Exercise objective ▸ Among the records that follow, find the line with "T1: NPN S8050" and the line with "U101: LM324 -> LM358". Set down those lines and all lines between them exactly, without adding anything.

Record set ▸
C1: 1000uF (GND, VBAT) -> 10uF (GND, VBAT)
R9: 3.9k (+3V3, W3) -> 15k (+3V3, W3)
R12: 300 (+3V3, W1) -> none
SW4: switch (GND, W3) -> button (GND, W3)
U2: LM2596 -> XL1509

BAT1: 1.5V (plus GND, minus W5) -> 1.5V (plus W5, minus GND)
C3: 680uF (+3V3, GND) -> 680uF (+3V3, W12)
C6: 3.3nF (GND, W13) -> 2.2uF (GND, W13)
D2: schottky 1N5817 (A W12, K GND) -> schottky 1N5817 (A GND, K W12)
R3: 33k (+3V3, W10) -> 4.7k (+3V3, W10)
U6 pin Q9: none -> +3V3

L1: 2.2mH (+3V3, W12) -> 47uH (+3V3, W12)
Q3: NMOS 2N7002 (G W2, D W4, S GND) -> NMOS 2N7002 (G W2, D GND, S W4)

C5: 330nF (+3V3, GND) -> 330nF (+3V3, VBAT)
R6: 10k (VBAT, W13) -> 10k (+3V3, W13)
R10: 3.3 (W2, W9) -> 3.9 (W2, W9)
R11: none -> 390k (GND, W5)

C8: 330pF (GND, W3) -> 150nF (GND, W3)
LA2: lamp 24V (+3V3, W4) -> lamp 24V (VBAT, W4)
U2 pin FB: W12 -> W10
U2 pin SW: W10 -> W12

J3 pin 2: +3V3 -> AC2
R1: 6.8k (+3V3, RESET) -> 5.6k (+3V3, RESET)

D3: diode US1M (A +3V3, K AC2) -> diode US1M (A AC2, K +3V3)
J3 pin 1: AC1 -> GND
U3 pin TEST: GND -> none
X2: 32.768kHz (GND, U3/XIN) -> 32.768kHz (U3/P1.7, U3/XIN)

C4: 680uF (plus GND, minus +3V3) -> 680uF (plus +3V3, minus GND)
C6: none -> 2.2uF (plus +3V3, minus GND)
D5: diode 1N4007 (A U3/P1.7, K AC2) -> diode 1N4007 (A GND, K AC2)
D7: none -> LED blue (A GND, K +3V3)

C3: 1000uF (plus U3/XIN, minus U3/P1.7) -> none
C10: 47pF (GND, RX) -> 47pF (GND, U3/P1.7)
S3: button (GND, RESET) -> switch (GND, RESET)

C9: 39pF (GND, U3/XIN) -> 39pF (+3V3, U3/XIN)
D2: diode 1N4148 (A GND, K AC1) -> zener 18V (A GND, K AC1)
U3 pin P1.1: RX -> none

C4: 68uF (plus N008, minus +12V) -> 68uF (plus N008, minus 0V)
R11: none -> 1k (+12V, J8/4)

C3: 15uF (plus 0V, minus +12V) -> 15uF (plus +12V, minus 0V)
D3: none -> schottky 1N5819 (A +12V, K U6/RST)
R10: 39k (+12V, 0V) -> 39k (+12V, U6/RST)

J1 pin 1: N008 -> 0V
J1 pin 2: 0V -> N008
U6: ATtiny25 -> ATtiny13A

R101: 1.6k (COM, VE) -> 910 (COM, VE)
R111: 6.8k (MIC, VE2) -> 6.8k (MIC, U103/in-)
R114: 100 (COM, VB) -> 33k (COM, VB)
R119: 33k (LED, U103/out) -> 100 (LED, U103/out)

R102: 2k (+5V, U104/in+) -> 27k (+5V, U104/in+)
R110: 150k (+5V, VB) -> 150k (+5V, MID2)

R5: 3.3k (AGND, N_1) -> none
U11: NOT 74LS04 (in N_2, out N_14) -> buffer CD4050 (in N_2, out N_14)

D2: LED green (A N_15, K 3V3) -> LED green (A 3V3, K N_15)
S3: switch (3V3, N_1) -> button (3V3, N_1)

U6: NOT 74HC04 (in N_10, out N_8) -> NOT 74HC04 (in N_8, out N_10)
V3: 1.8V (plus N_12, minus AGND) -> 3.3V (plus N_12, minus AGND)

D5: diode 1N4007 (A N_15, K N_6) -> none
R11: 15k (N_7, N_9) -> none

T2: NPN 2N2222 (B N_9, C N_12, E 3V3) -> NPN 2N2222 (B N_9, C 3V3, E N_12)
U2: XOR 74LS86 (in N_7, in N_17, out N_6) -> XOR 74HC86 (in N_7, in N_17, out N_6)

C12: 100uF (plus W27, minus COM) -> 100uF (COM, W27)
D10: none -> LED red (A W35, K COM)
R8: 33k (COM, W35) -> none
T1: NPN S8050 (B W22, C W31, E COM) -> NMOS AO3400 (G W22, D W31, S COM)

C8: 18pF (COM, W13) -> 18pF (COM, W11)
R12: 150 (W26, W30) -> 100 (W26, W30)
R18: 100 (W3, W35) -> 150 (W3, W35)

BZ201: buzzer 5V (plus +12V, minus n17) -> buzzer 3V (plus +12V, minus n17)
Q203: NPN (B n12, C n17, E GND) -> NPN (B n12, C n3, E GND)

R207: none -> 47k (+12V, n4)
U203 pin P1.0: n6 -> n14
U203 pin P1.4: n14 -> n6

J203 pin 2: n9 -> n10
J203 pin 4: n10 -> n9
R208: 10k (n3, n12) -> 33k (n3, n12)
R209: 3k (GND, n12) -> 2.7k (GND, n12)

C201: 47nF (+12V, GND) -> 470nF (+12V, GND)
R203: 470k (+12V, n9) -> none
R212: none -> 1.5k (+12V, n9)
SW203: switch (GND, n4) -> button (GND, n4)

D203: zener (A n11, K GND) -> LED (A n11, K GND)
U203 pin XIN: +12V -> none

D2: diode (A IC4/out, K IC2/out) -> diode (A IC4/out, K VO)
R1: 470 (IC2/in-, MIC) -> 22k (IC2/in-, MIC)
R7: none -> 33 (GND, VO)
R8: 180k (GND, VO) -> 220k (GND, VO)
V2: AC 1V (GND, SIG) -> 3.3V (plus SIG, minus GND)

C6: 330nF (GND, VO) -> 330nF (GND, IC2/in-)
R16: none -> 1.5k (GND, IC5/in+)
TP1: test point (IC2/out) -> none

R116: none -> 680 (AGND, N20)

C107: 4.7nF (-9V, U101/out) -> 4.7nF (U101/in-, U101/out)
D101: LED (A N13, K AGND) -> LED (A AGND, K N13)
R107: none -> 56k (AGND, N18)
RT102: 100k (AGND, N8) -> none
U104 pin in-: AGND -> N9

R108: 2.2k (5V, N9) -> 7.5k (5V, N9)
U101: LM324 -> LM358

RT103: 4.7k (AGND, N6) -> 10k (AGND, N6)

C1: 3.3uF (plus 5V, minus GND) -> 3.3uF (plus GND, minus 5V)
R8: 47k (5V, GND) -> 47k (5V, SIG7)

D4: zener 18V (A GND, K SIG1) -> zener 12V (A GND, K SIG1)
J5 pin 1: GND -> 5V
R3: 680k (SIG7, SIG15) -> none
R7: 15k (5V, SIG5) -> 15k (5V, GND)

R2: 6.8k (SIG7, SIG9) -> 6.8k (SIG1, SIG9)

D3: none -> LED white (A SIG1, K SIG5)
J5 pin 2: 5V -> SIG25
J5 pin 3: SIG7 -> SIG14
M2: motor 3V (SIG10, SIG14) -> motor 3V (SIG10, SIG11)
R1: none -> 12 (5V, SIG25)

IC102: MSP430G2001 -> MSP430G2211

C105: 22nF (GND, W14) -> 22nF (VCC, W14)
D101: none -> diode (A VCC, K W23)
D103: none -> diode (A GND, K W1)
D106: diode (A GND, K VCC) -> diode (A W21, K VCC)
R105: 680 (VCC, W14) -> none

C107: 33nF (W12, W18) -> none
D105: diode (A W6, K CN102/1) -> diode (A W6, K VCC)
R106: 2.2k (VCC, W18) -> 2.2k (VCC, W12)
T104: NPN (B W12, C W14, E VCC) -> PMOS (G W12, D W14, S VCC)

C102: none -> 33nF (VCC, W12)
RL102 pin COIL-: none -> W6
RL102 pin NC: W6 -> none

Task output ▸
T1: NPN S8050 (B W22, C W31, E COM) -> NMOS AO3400 (G W22, D W31, S COM)

C8: 18pF (COM, W13) -> 18pF (COM, W11)
R12: 150 (W26, W30) -> 100 (W26, W30)
R18: 100 (W3, W35) -> 150 (W3, W35)

BZ201: buzzer 5V (plus +12V, minus n17) -> buzzer 3V (plus +12V, minus n17)
Q203: NPN (B n12, C n17, E GND) -> NPN (B n12, C n3, E GND)

R207: none -> 47k (+12V, n4)
U203 pin P1.0: n6 -> n14
U203 pin P1.4: n14 -> n6

J203 pin 2: n9 -> n10
J203 pin 4: n10 -> n9
R208: 10k (n3, n12) -> 33k (n3, n12)
R209: 3k (GND, n12) -> 2.7k (GND, n12)

C201: 47nF (+12V, GND) -> 470nF (+12V, GND)
R203: 470k (+12V, n9) -> none
R212: none -> 1.5k (+12V, n9)
SW203: switch (GND, n4) -> button (GND, n4)

D203: zener (A n11, K GND) -> LED (A n11, K GND)
U203 pin XIN: +12V -> none

D2: diode (A IC4/out, K IC2/out) -> diode (A IC4/out, K VO)
R1: 470 (IC2/in-, MIC) -> 22k (IC2/in-, MIC)
R7: none -> 33 (GND, VO)
R8: 180k (GND, VO) -> 220k (GND, VO)
V2: AC 1V (GND, SIG) -> 3.3V (plus SIG, minus GND)

C6: 330nF (GND, VO) -> 330nF (GND, IC2/in-)
R16: none -> 1.5k (GND, IC5/in+)
TP1: test point (IC2/out) -> none

R116: none -> 680 (AGND, N20)

C107: 4.7nF (-9V, U101/out) -> 4.7nF (U101/in-, U101/out)
D101: LED (A N13, K AGND) -> LED (A AGND, K N13)
R107: none -> 56k (AGND, N18)
RT102: 100k (AGND, N8) -> none
U104 pin in-: AGND -> N9

R108: 2.2k (5V, N9) -> 7.5k (5V, N9)
U101: LM324 -> LM358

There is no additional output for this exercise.